#### Records shown
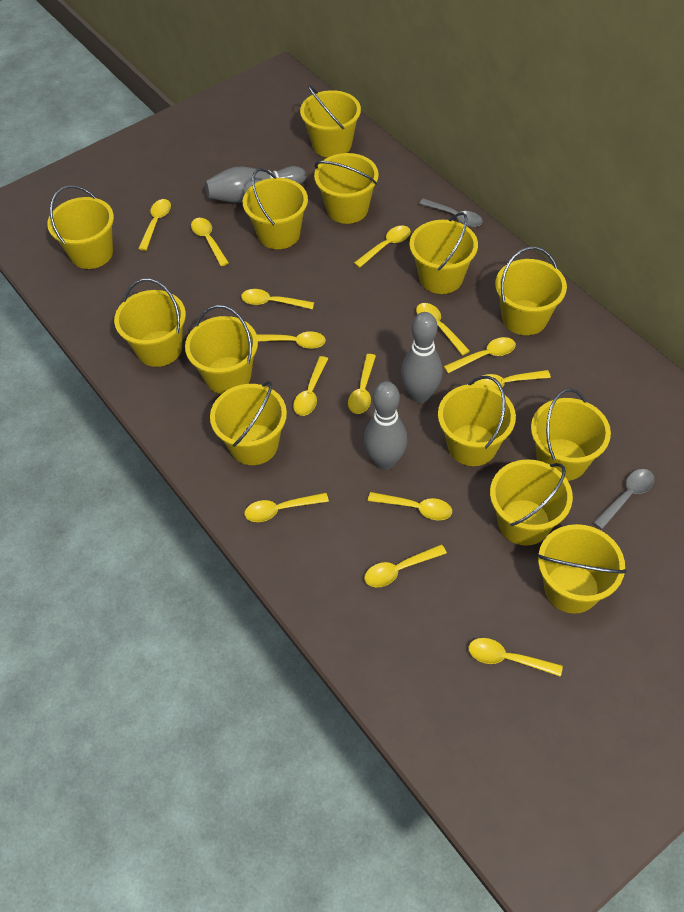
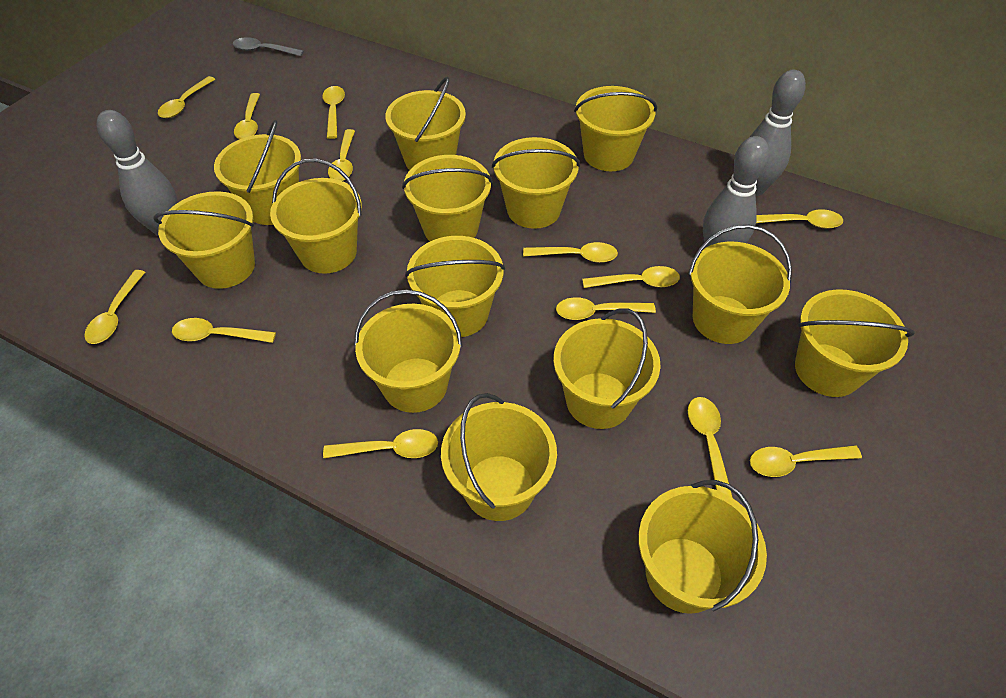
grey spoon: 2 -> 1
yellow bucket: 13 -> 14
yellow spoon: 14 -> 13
########
#### Records shown
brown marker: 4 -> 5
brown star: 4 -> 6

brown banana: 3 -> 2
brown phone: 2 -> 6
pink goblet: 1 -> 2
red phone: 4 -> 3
########
Considering only the material above, set down every line from the one with "brown banana: 3 -> 2" to the one with "red phone: 4 -> 3", inclusive, exactly as written.

brown banana: 3 -> 2
brown phone: 2 -> 6
pink goblet: 1 -> 2
red phone: 4 -> 3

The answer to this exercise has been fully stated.